BEGIN Records provided

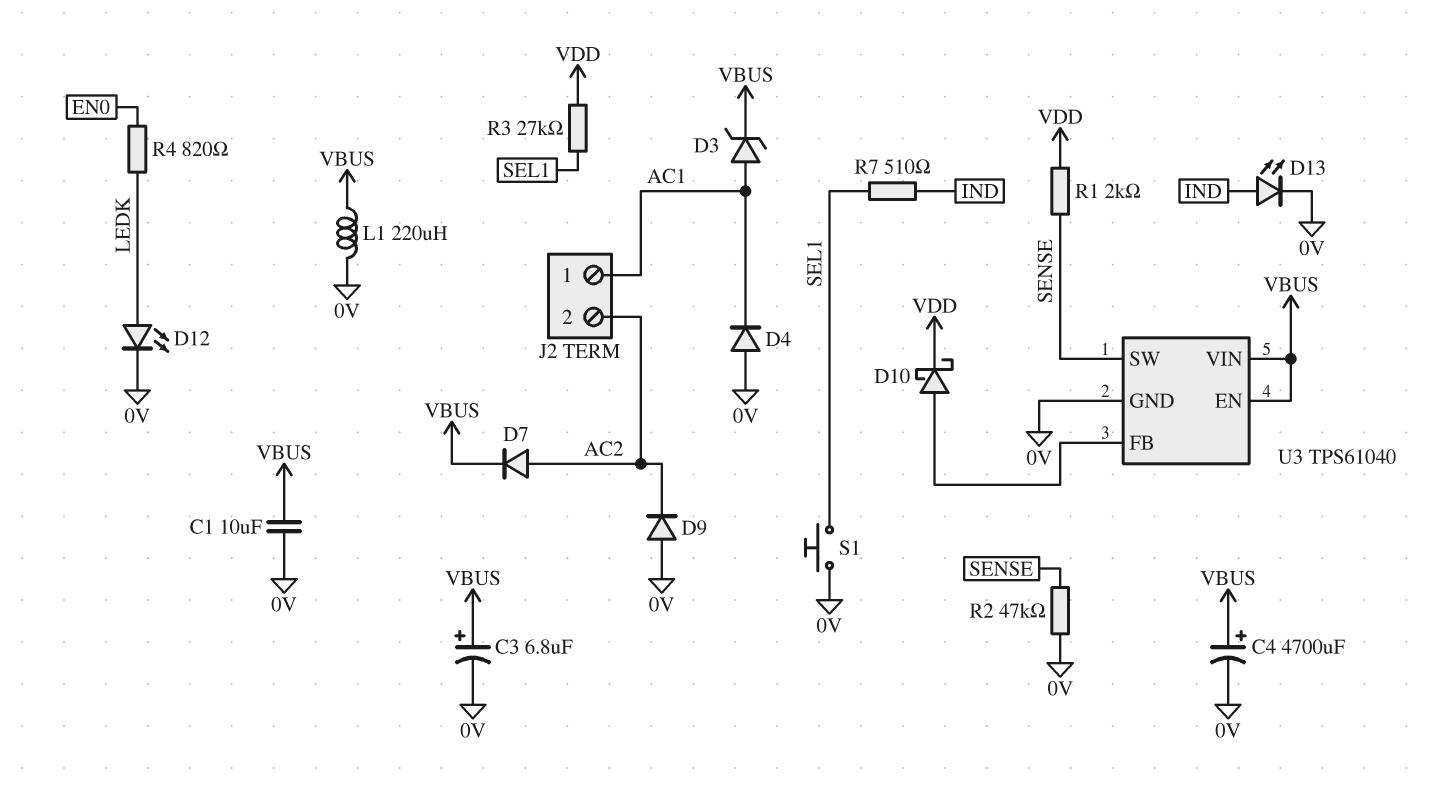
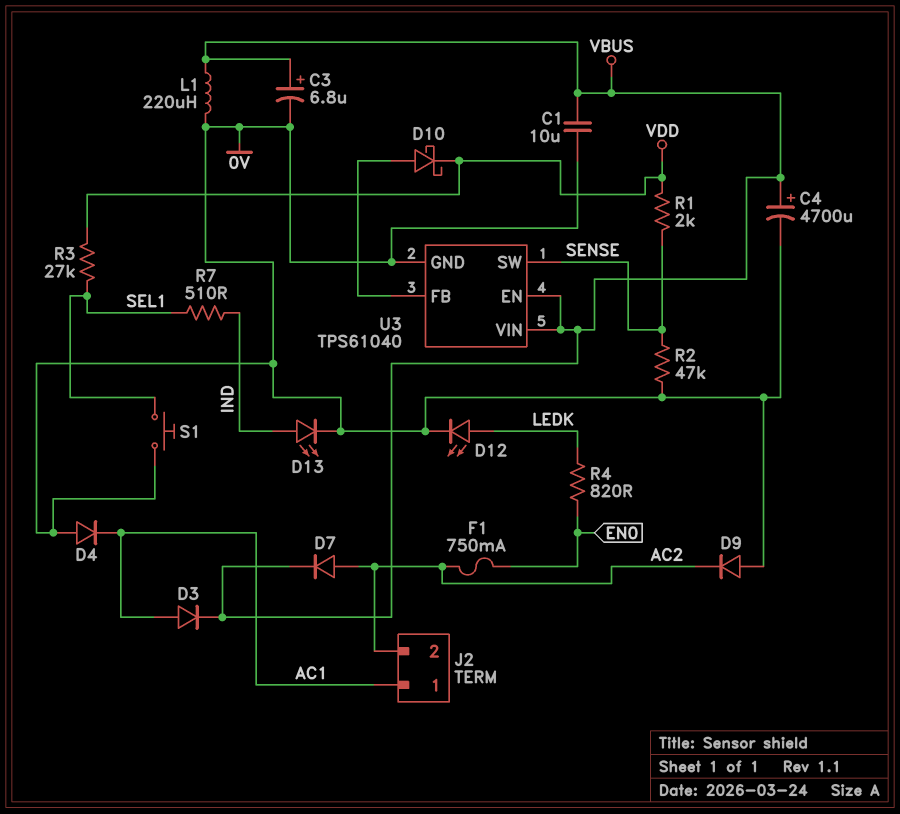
D3: zener (A AC1, K VBUS) -> diode (A AC1, K VBUS)
F1: none -> 750mA (AC2, EN0)

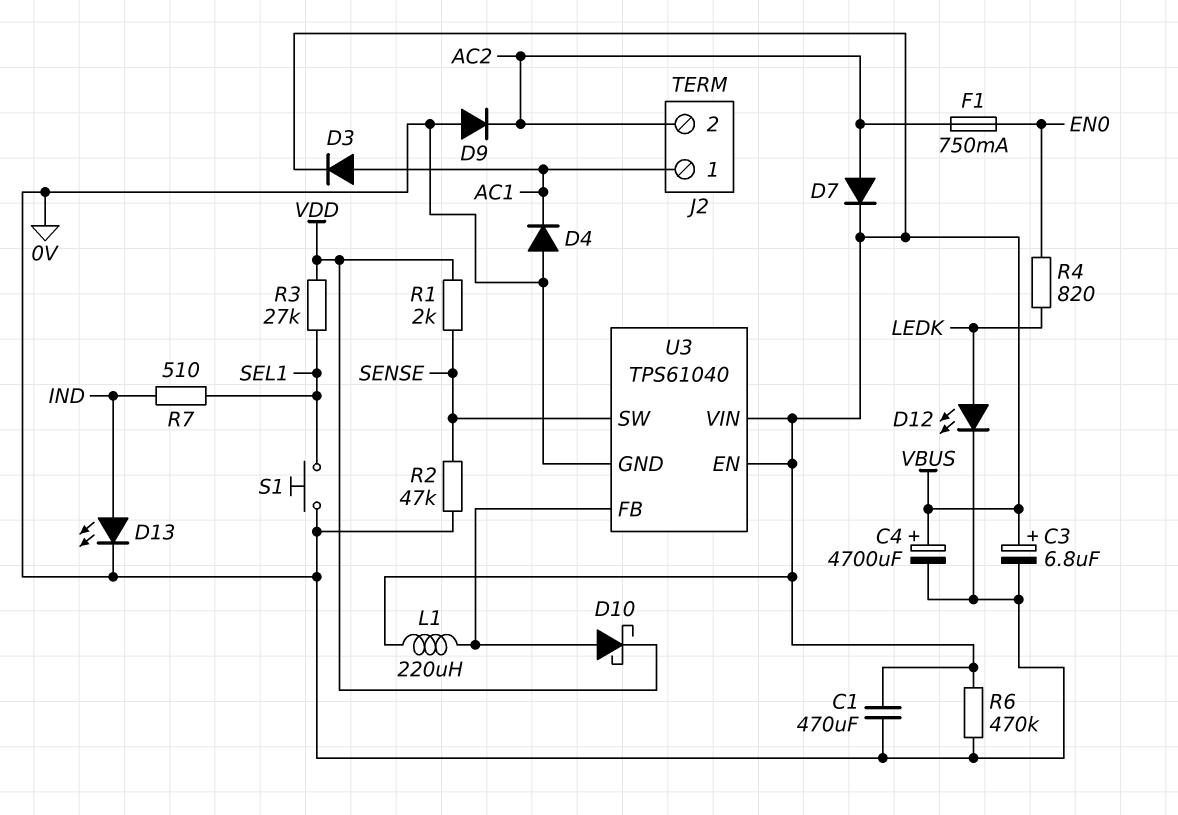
C1: 10uF (0V, VBUS) -> 470uF (0V, VBUS)
L1: 220uH (0V, VBUS) -> 220uH (U3/FB, VBUS)
R6: none -> 470k (0V, VBUS)

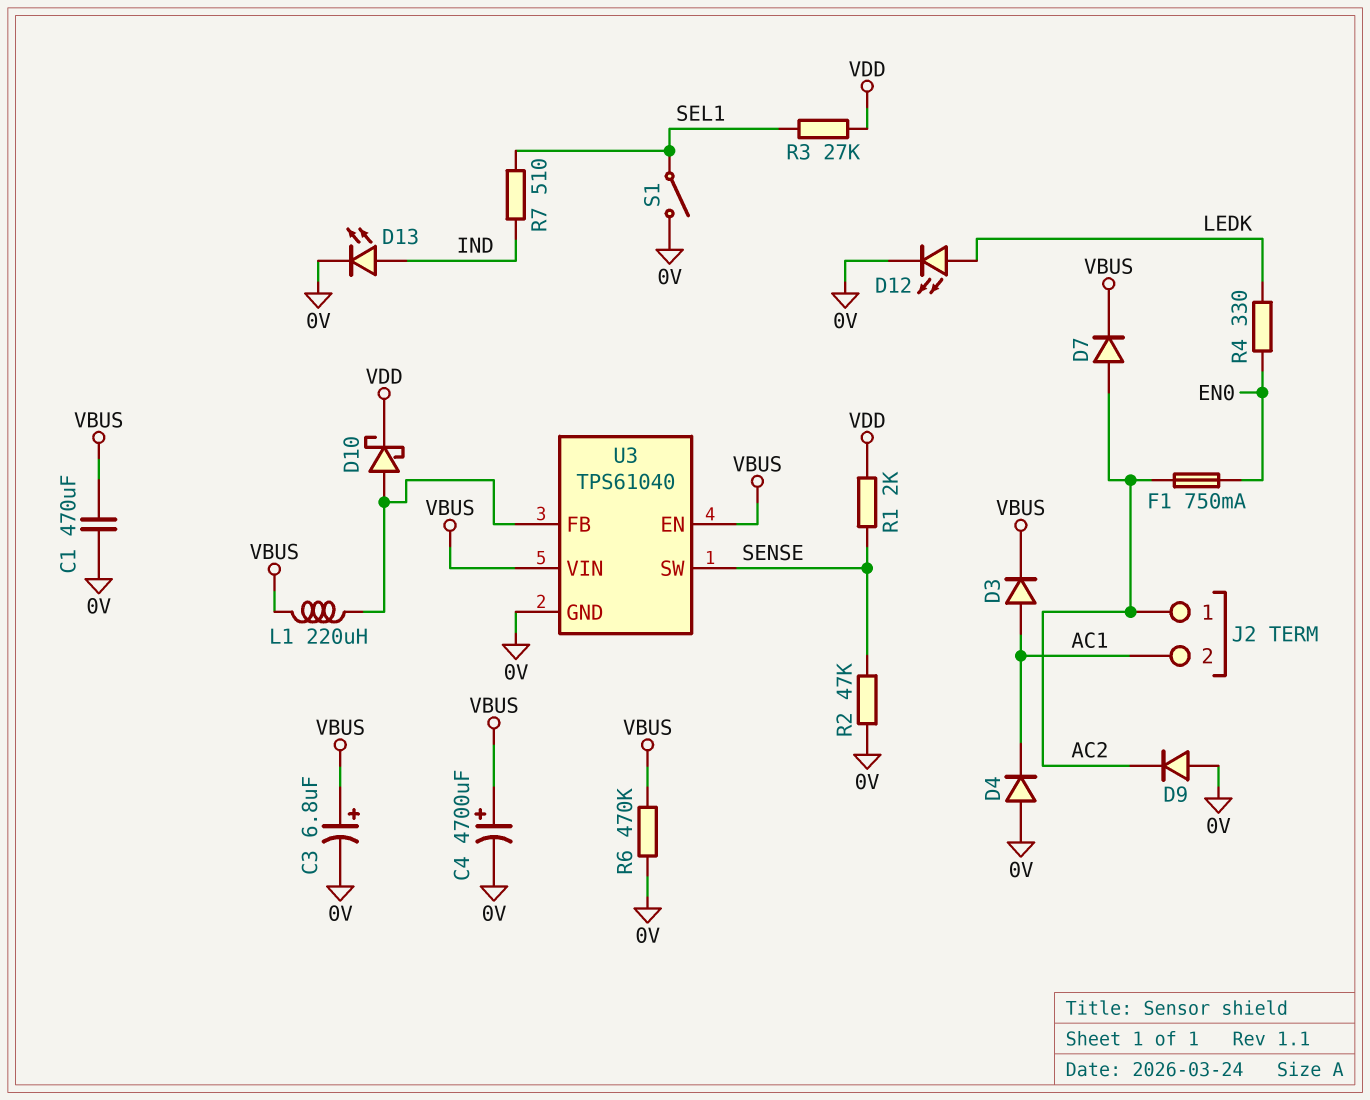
J2 pin 1: AC1 -> AC2
J2 pin 2: AC2 -> AC1
R4: 820 (EN0, LEDK) -> 330 (EN0, LEDK)
S1: button (0V, SEL1) -> switch (0V, SEL1)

END Records provided

• **What you will do**:
Show me each line of the listing above with "VBUS" in it.

• **Task answer**:
D3: zener (A AC1, K VBUS) -> diode (A AC1, K VBUS)
C1: 10uF (0V, VBUS) -> 470uF (0V, VBUS)
L1: 220uH (0V, VBUS) -> 220uH (U3/FB, VBUS)
R6: none -> 470k (0V, VBUS)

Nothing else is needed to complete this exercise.